- [Dataset content]
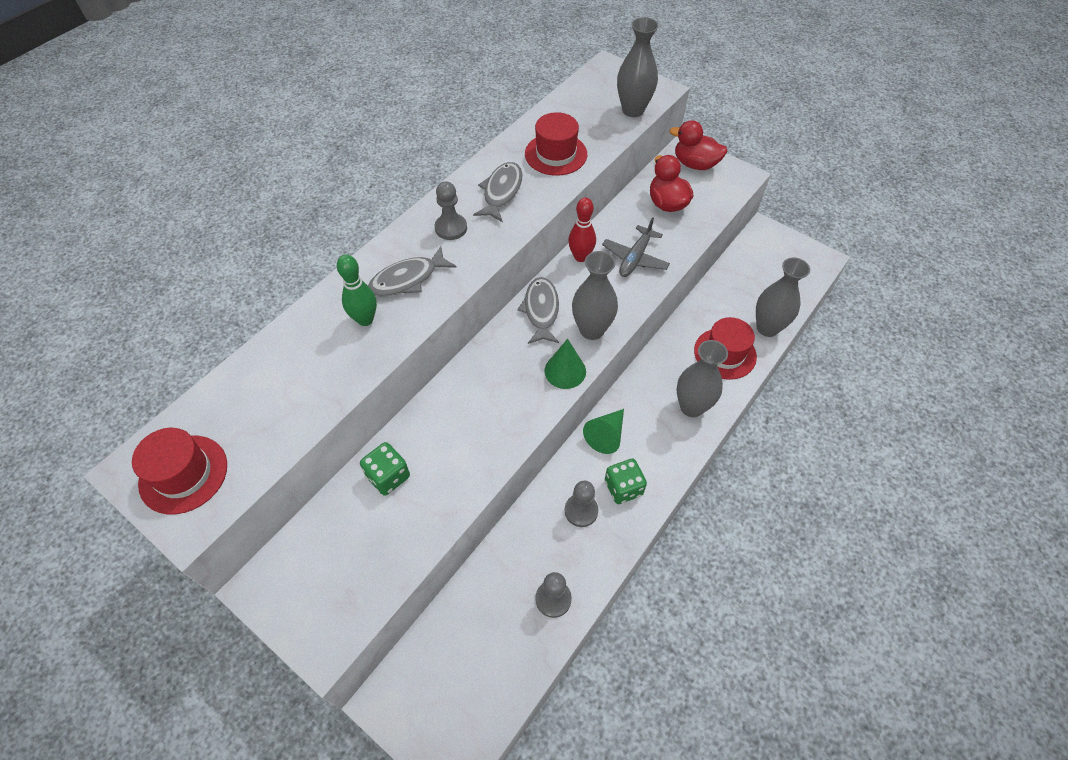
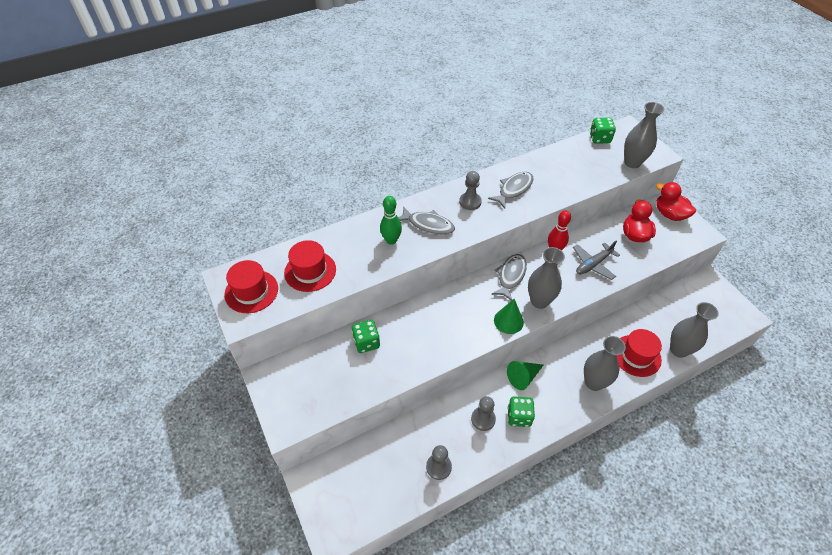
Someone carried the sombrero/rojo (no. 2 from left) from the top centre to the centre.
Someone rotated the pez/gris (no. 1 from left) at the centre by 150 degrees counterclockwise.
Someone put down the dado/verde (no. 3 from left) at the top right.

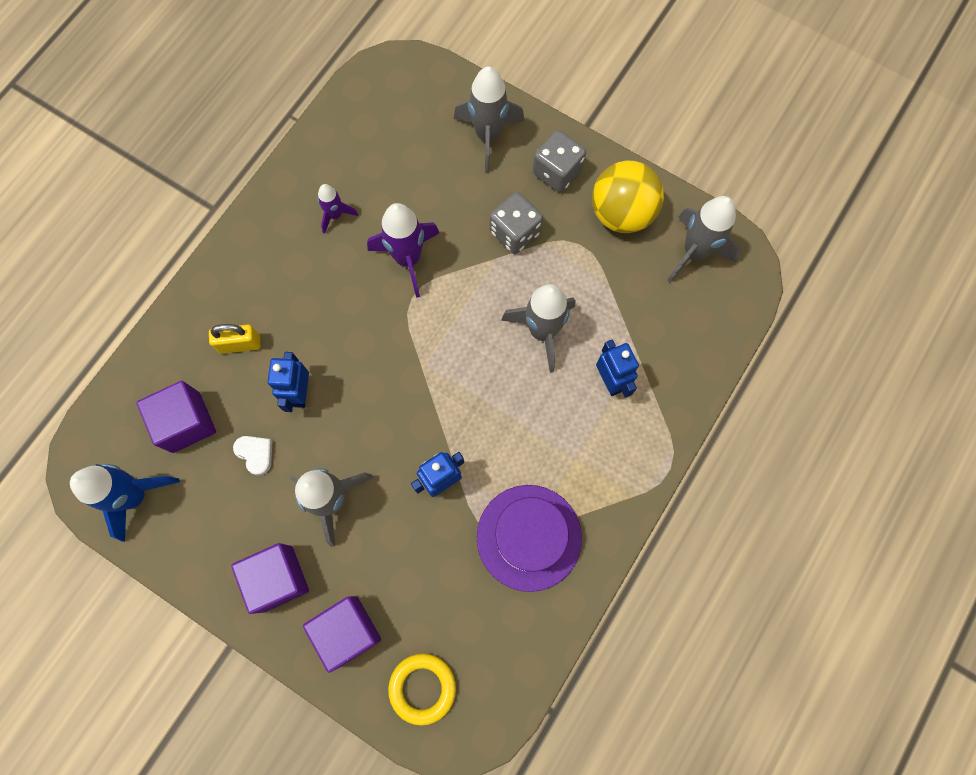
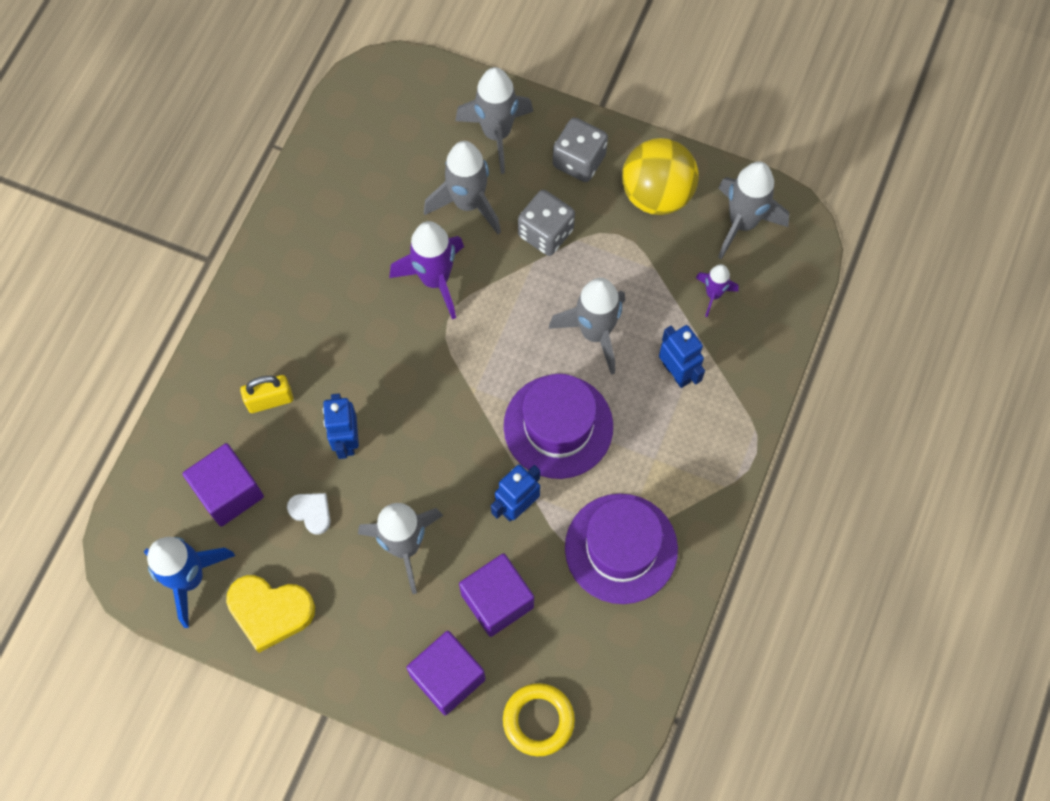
Someone put down the corazón/amarillo at the bottom left.
Someone put down the cohete/gris (no. 2 from left) at the top centre.
Someone carried the cubo/morado (no. 2 from left in the first image) from the bottom left to the bottom centre.
Someone put down the sombrero/morado (no. 1 from left) at the centre.
Someone carried the cohete/morado (no. 1 from left in the first image) from the top centre to the middle right.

- [Work request] Wherever an image sits in the data, omit it; everything else must be copied exactly.

- [Written response]
Someone carried the sombrero/rojo (no. 2 from left) from the top centre to the centre.
Someone rotated the pez/gris (no. 1 from left) at the centre by 150 degrees counterclockwise.
Someone put down the dado/verde (no. 3 from left) at the top right.

Someone put down the corazón/amarillo at the bottom left.
Someone put down the cohete/gris (no. 2 from left) at the top centre.
Someone carried the cubo/morado (no. 2 from left in the first image) from the bottom left to the bottom centre.
Someone put down the sombrero/morado (no. 1 from left) at the centre.
Someone carried the cohete/morado (no. 1 from left in the first image) from the top centre to the middle right.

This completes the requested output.